_ABOUT THIS TASK_
Set down each entry exactly as given; pictures should not appear in the copy.

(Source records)
□ □ □

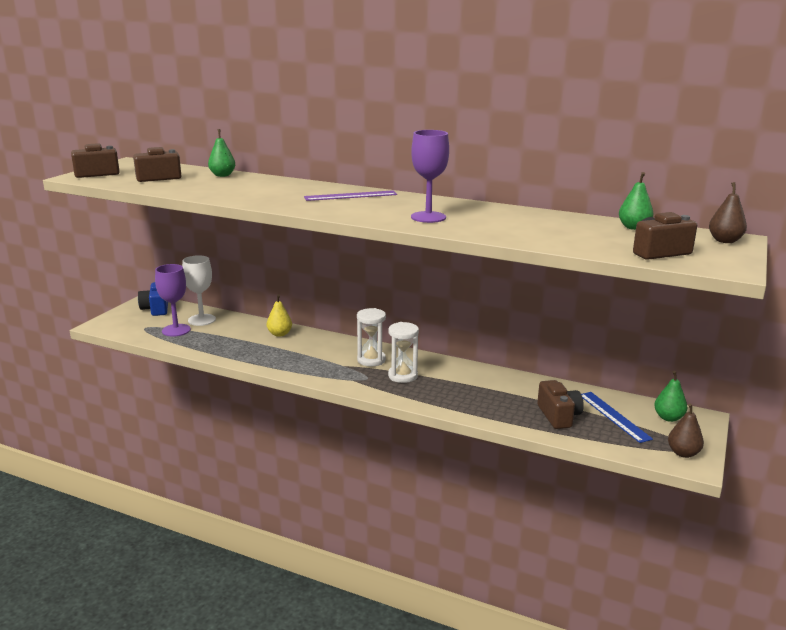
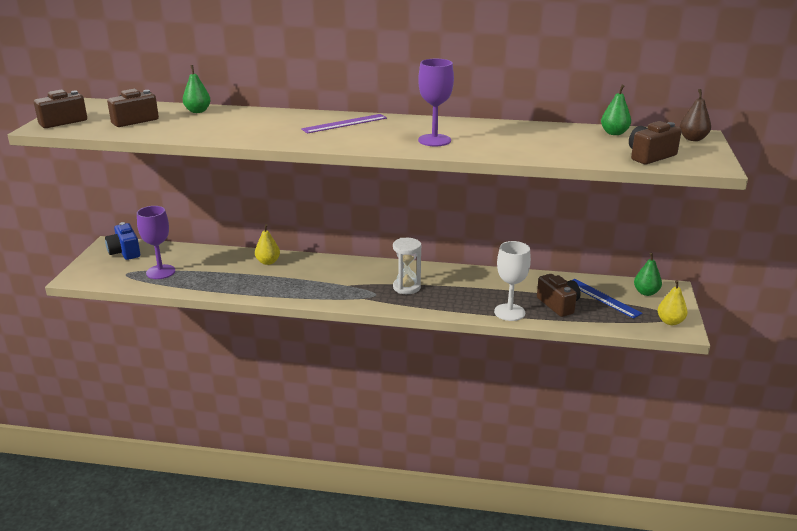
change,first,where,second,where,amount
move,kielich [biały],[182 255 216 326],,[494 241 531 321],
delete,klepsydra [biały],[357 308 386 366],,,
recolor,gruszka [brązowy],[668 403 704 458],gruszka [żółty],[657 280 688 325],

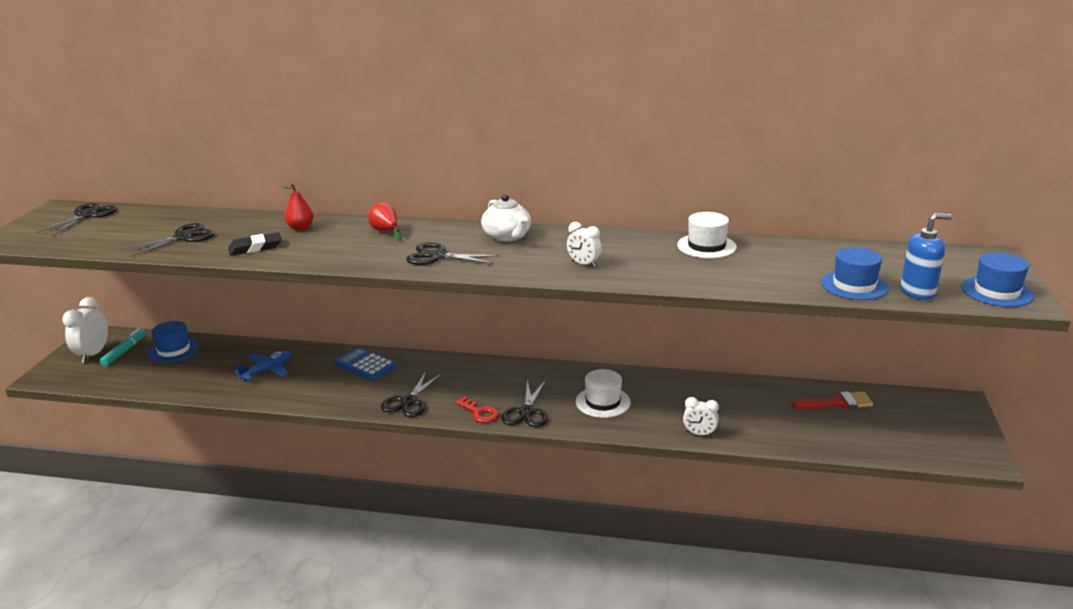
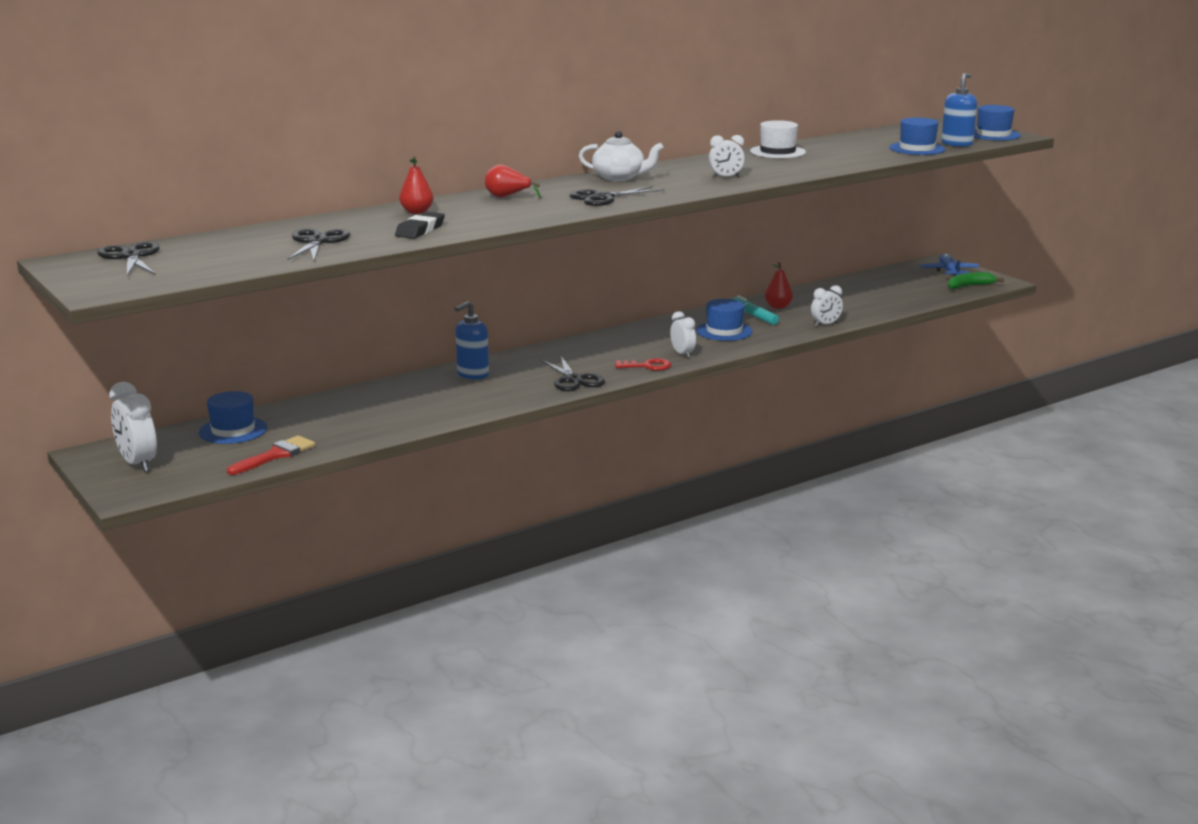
change,first,where,second,where,amount
move,flamaster [turkusowy],[100 328 146 366],,[733 295 779 325],
replace,kalkulator [niebieski],[334 347 397 381],dozownik mydła [niebieski],[455 301 489 380],
move,samolot [niebieski],[234 351 291 381],,[920 254 980 276],
recolor,kapelusz [biały],[576 369 631 418],kapelusz [niebieski],[696 299 753 341],
replace,nożyczki [czarny],[501 380 548 427],budzik [biały],[670 311 696 358],
move,pędzel [czerwony],[792 391 873 409],,[227 435 316 475],
insert,,,gruszka [czerwony],[765 262 793 309],
insert,,,banan [zielony],[948 272 1004 289],

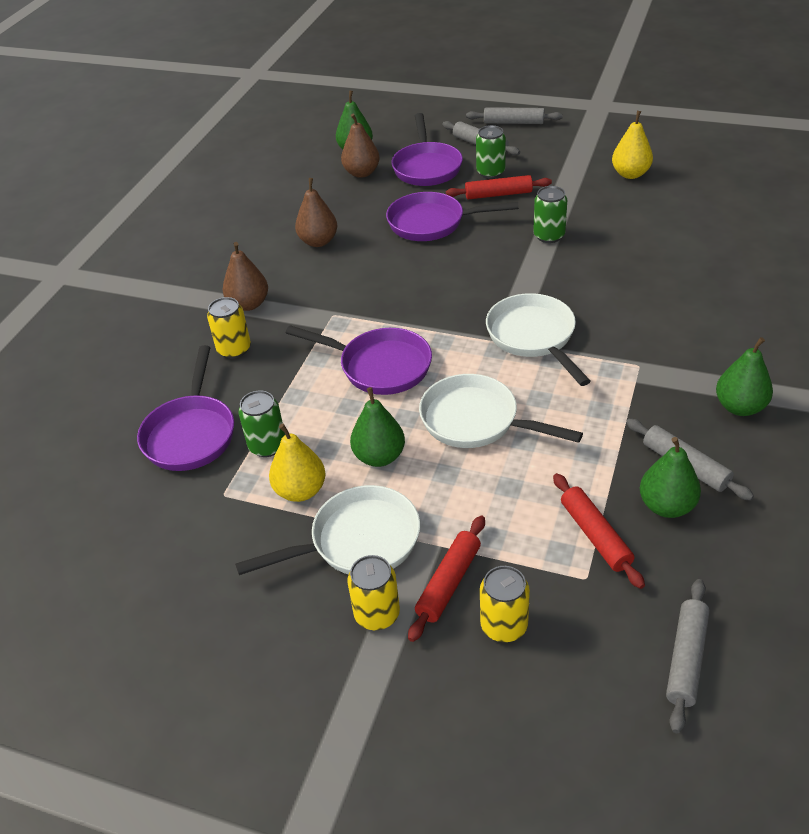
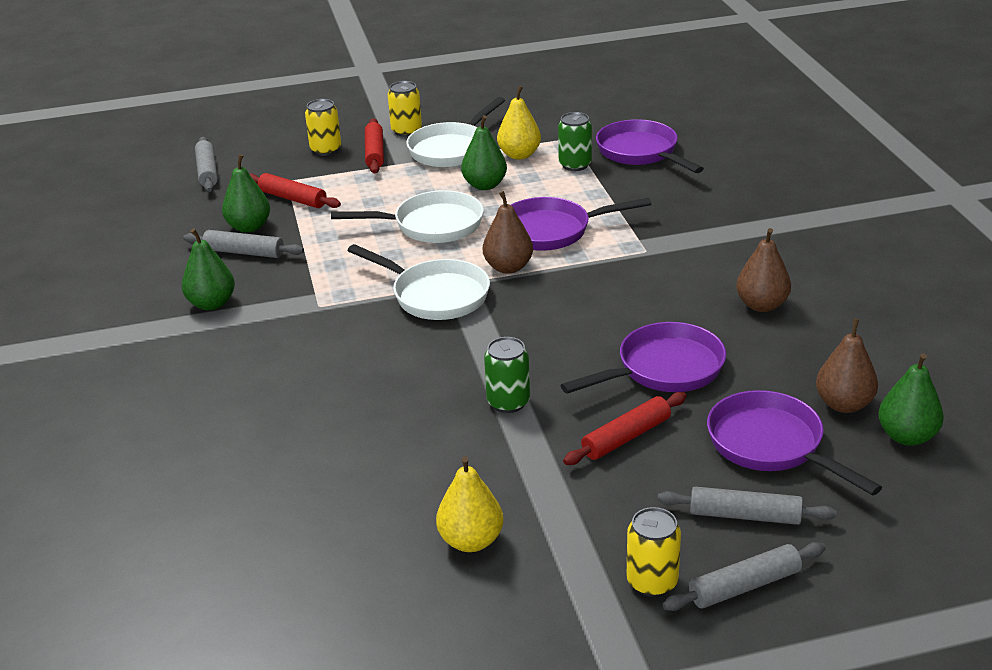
change,first,where,second,where,amount
delete,puszka [zielony],[476 125 506 179],,,
move,gruszka [brązowy],[223 242 268 311],,[483 191 533 274],
move,puszka [żółty],[207 297 251 359],,[627 507 681 597],

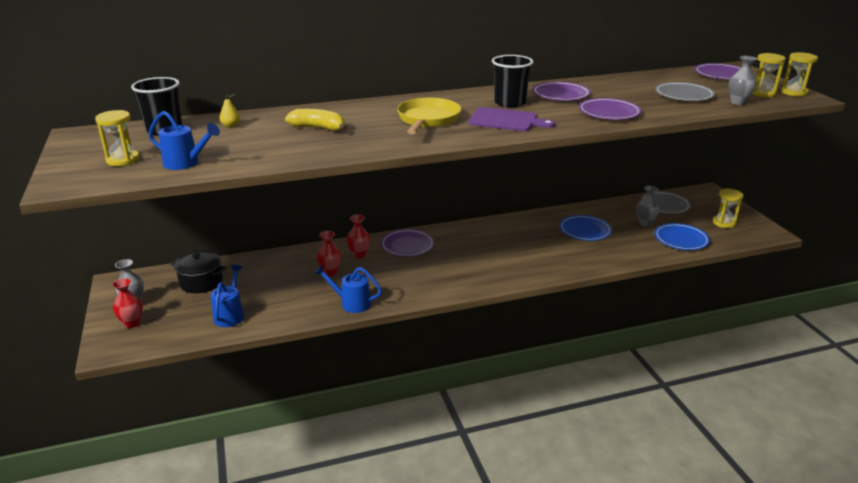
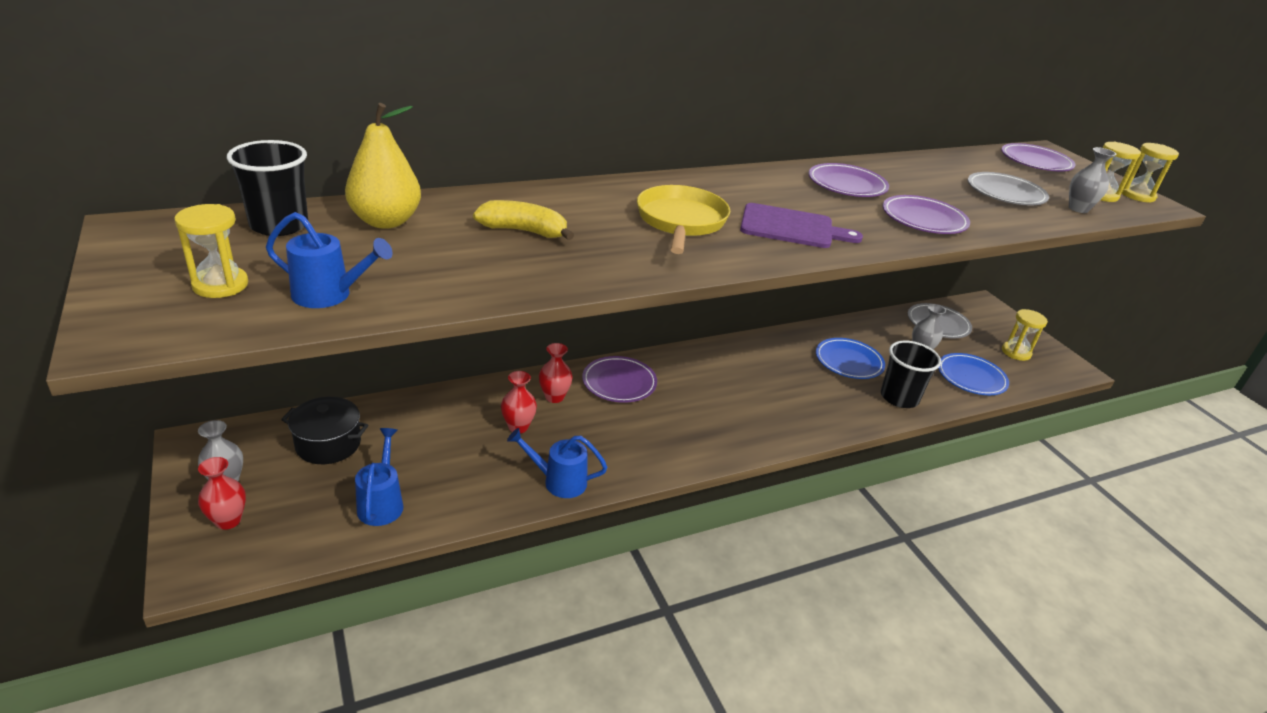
change,first,where,second,where,amount
move,szklanka [czarny],[492 55 533 108],,[881 341 941 408],
resize,gruszka [żółty],[219 94 240 128],,[345 103 421 229],x2.31

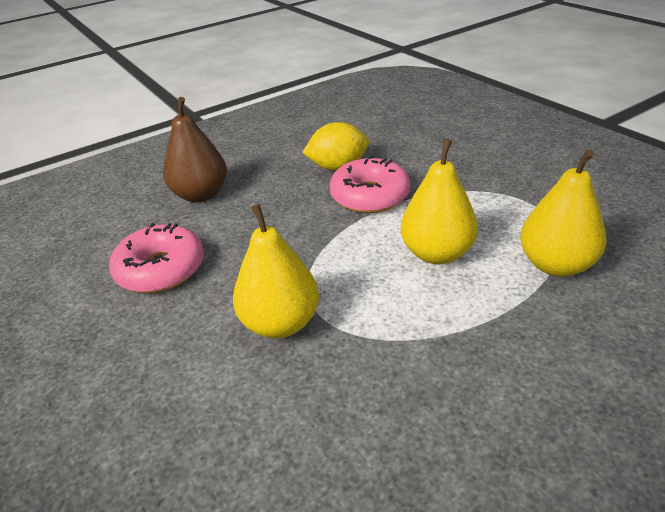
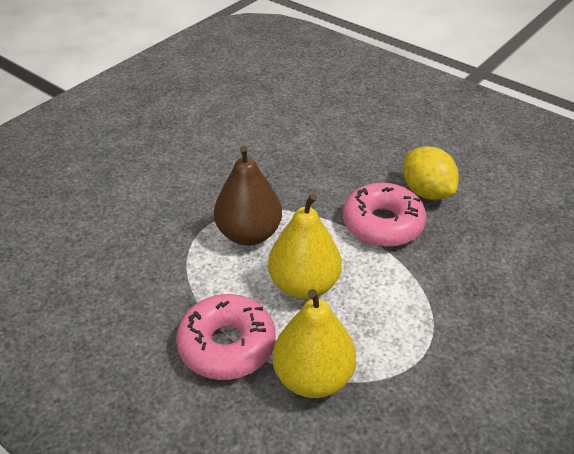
change,first,where,second,where,amount
move,gruszka [brązowy],[163 97 227 203],,[214 146 282 246],
delete,gruszka [żółty],[233 204 319 338],,,
move,donut [różowy],[109 223 204 293],,[176 294 275 380],

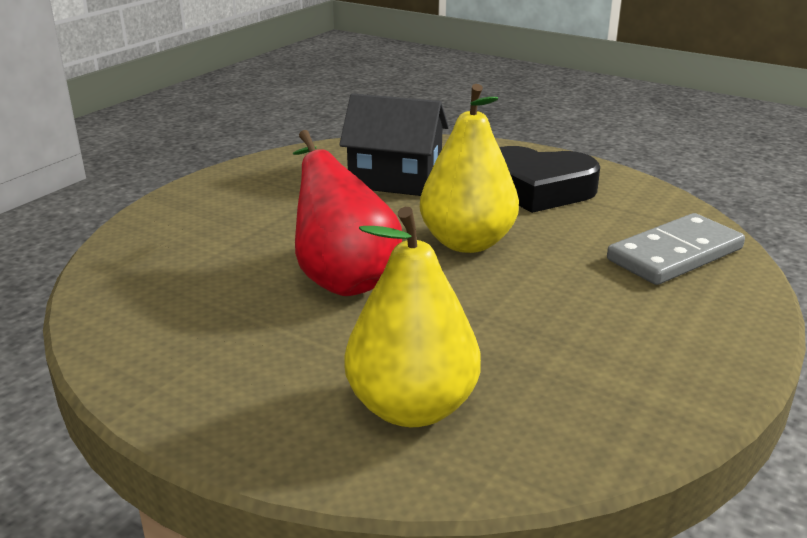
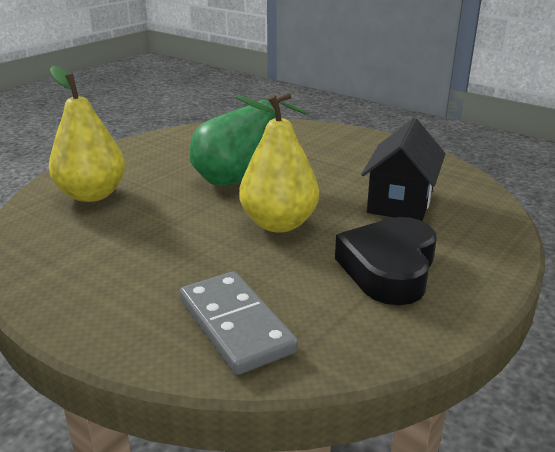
change,first,where,second,where,amount
recolor,gruszka [czerwony],[293 130 402 296],gruszka [zielony],[189 92 309 186],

□ □ □

_OUTPUT OF THE EXERCISE_
change,first,where,second,where,amount
move,kielich [biały],[182 255 216 326],,[494 241 531 321],
delete,klepsydra [biały],[357 308 386 366],,,
recolor,gruszka [brązowy],[668 403 704 458],gruszka [żółty],[657 280 688 325],

change,first,where,second,where,amount
move,flamaster [turkusowy],[100 328 146 366],,[733 295 779 325],
replace,kalkulator [niebieski],[334 347 397 381],dozownik mydła [niebieski],[455 301 489 380],
move,samolot [niebieski],[234 351 291 381],,[920 254 980 276],
recolor,kapelusz [biały],[576 369 631 418],kapelusz [niebieski],[696 299 753 341],
replace,nożyczki [czarny],[501 380 548 427],budzik [biały],[670 311 696 358],
move,pędzel [czerwony],[792 391 873 409],,[227 435 316 475],
insert,,,gruszka [czerwony],[765 262 793 309],
insert,,,banan [zielony],[948 272 1004 289],

change,first,where,second,where,amount
delete,puszka [zielony],[476 125 506 179],,,
move,gruszka [brązowy],[223 242 268 311],,[483 191 533 274],
move,puszka [żółty],[207 297 251 359],,[627 507 681 597],

change,first,where,second,where,amount
move,szklanka [czarny],[492 55 533 108],,[881 341 941 408],
resize,gruszka [żółty],[219 94 240 128],,[345 103 421 229],x2.31

change,first,where,second,where,amount
move,gruszka [brązowy],[163 97 227 203],,[214 146 282 246],
delete,gruszka [żółty],[233 204 319 338],,,
move,donut [różowy],[109 223 204 293],,[176 294 275 380],

change,first,where,second,where,amount
recolor,gruszka [czerwony],[293 130 402 296],gruszka [zielony],[189 92 309 186],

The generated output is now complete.